> [Requirement]:
For this exercise, copy the records below exactly and exclude every image.

(Provided material Opens)

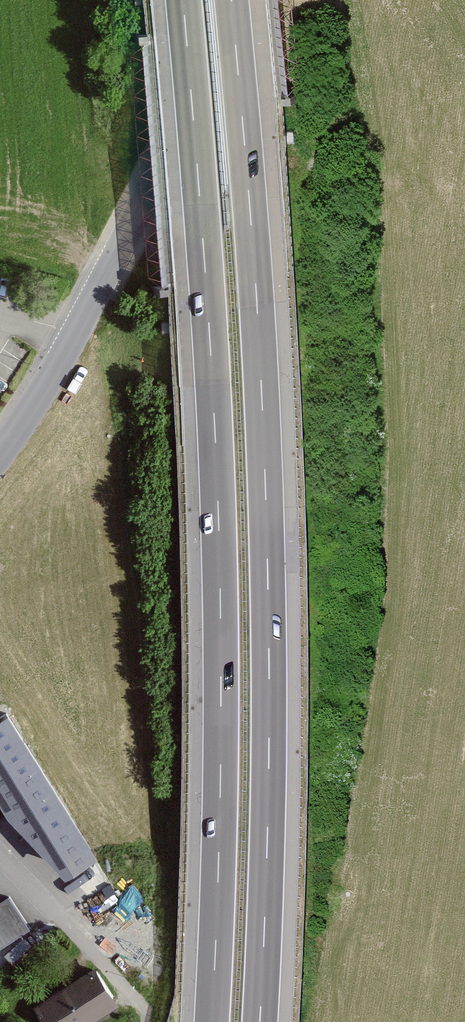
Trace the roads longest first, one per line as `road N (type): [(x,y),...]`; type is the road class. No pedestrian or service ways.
road 1 (motorway): [(183,0),(220,589),(211,1021)]
road 2 (motorway): [(259,1021),(268,588),(232,0)]
road 3 (tertiary): [(248,0),(76,331),(0,453)]
road 4 (track): [(81,0),(103,235),(120,247)]
road 5 (residential): [(135,1001),(0,858)]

(Provided material Closes)

> [Output]:
Trace the roads longest first, one per line as `road N (type): [(x,y),...]`; type is the road class. No pedestrian or service ways.
road 1 (motorway): [(183,0),(220,589),(211,1021)]
road 2 (motorway): [(259,1021),(268,588),(232,0)]
road 3 (tertiary): [(248,0),(76,331),(0,453)]
road 4 (track): [(81,0),(103,235),(120,247)]
road 5 (residential): [(135,1001),(0,858)]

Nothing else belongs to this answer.